**** Materials provided ****

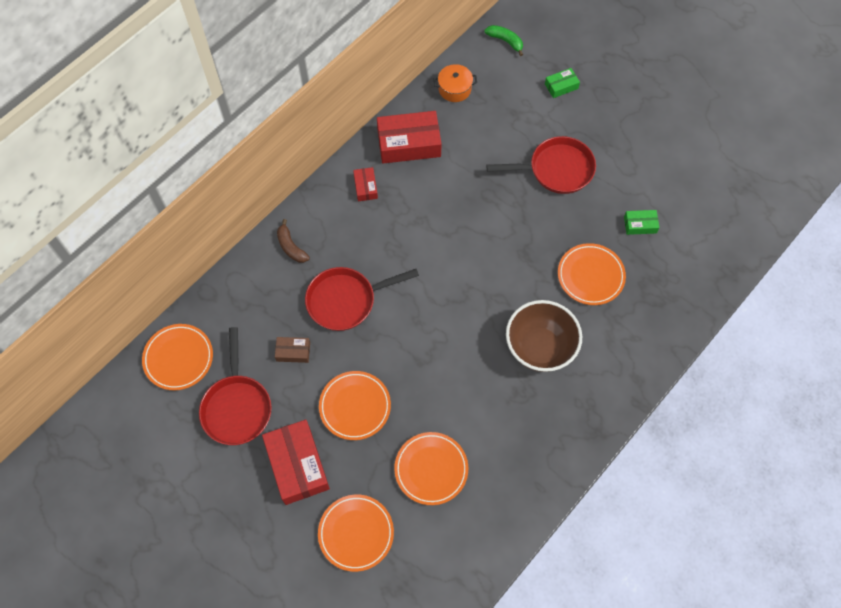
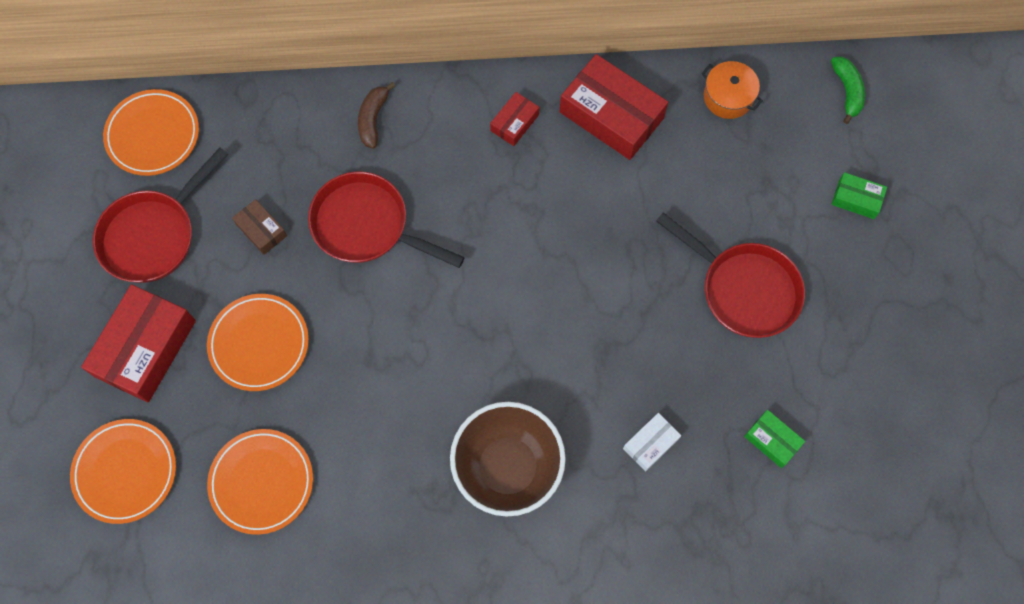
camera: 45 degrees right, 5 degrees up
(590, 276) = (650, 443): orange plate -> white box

****
**** Materials provided ****

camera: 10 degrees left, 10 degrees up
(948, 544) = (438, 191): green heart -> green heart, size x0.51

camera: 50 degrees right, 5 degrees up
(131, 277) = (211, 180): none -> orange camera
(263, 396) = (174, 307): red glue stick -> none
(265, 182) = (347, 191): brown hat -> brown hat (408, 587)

****
**** Materials provided ****

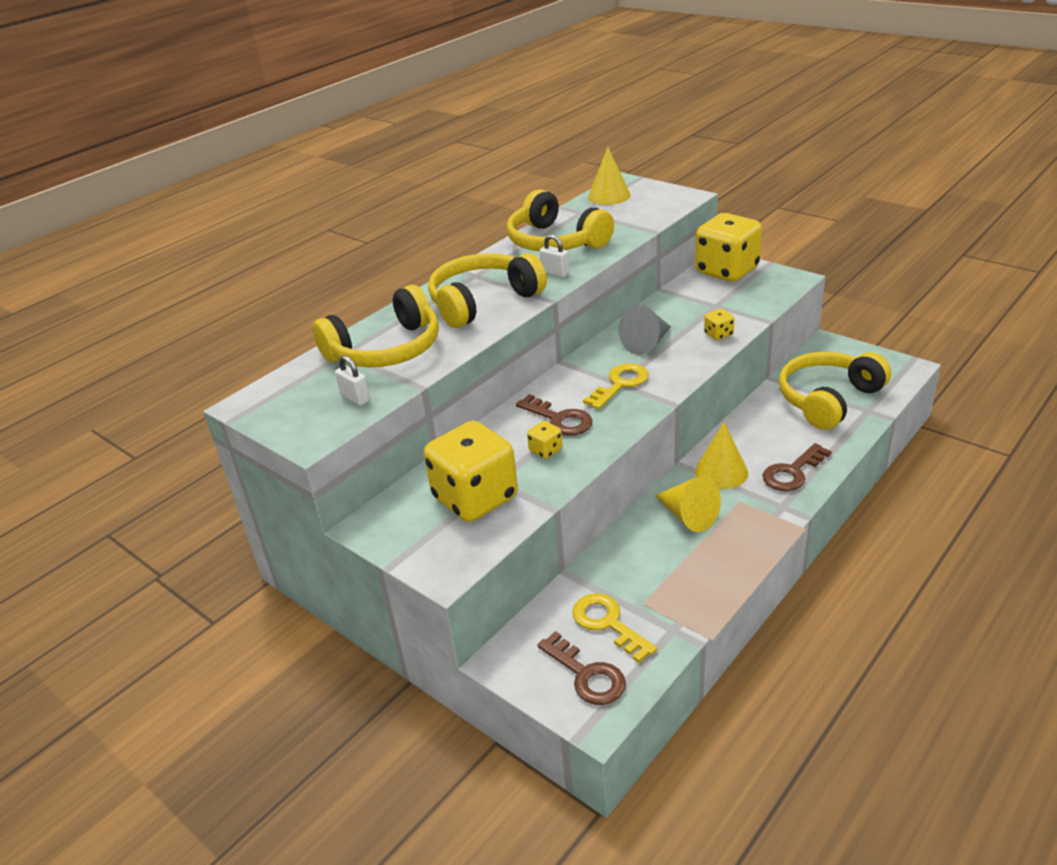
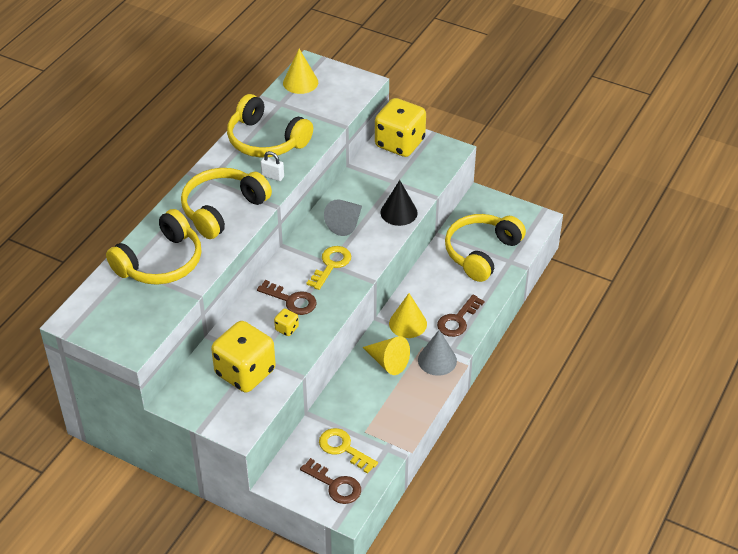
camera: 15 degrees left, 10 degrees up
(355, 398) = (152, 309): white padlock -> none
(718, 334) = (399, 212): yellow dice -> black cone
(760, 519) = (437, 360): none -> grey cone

****

Try it = Only lines of the material that contain the word "left" belong in the answer; copy each one.

Result below =
camera: 10 degrees left, 10 degrees up
camera: 15 degrees left, 10 degrees up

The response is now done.